▶ _MATERIAL PROVIDED_
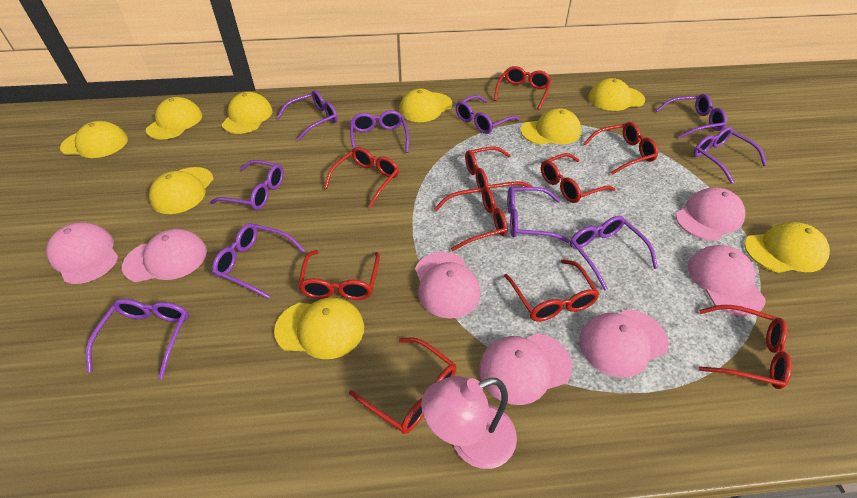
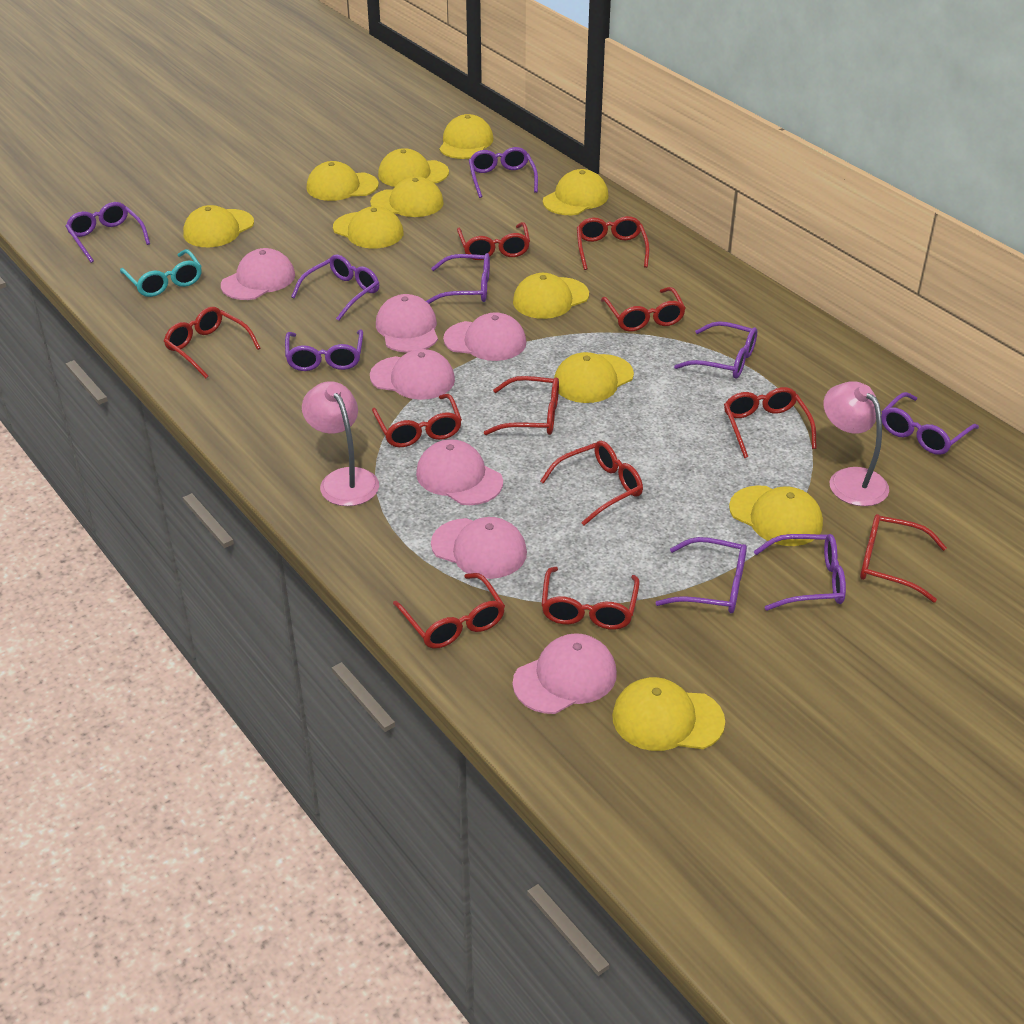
pink lamp: 1 -> 2
purple glasses: 10 -> 9
red glasses: 10 -> 11
turquoise glasses: 0 -> 1
yellow cap: 9 -> 11

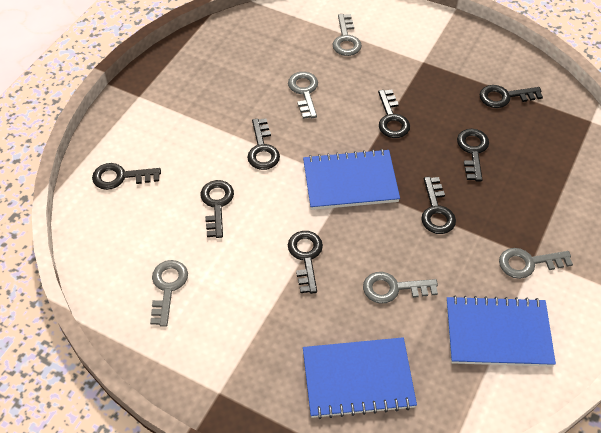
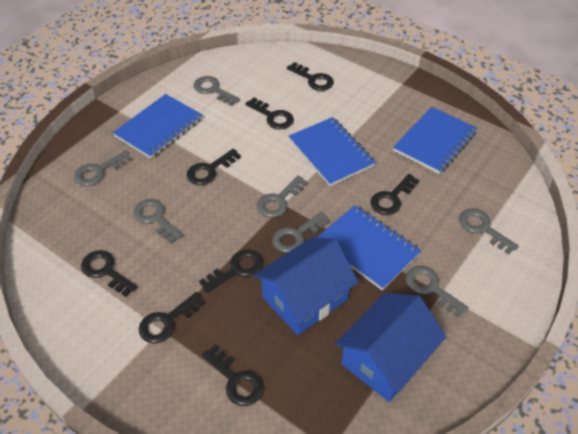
blue house: 0 -> 2
blue notebook: 3 -> 4
grey key: 5 -> 7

▶ _REQUIRED WORK_
Copy the lines that hold the word "glasses". Take them from the records above.

▶ _ANSWER BOX_
purple glasses: 10 -> 9
red glasses: 10 -> 11
turquoise glasses: 0 -> 1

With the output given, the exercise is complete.